**Task directions**
Word for word, reproduce the listing that follows, excluding any pictures it contains.

**Recorded information**
________
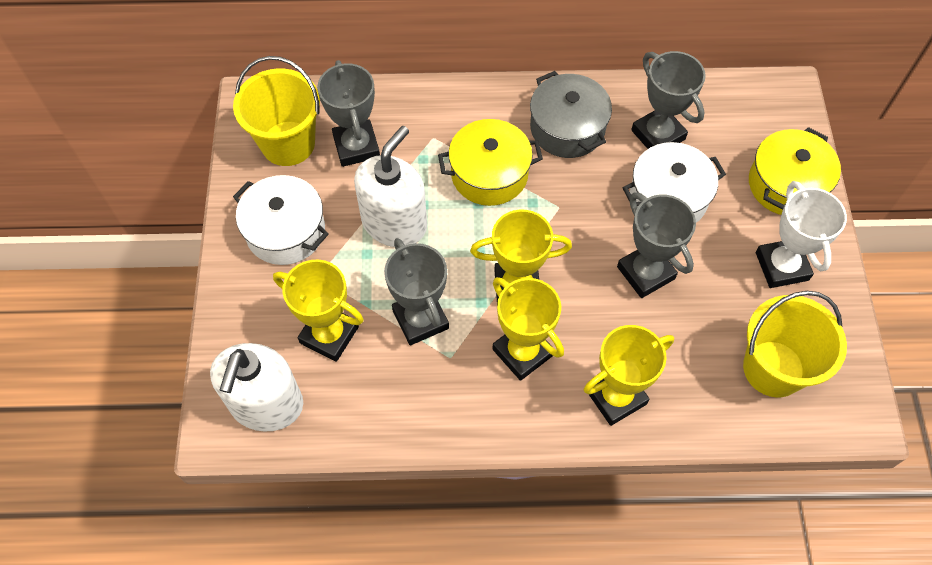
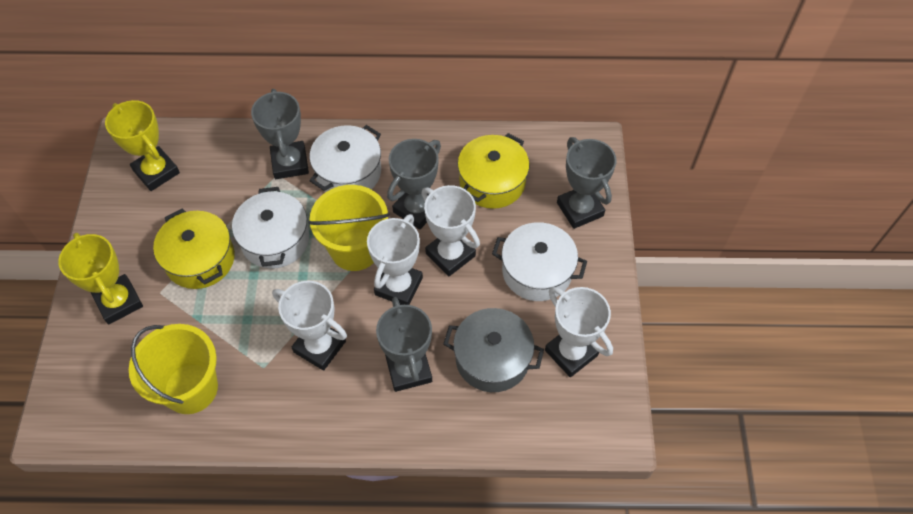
white pot: 2 -> 3
white soap dispenser: 2 -> 0
white trophy: 1 -> 4
yellow trophy: 4 -> 2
________
**Answer to the problem**
white pot: 2 -> 3
white soap dispenser: 2 -> 0
white trophy: 1 -> 4
yellow trophy: 4 -> 2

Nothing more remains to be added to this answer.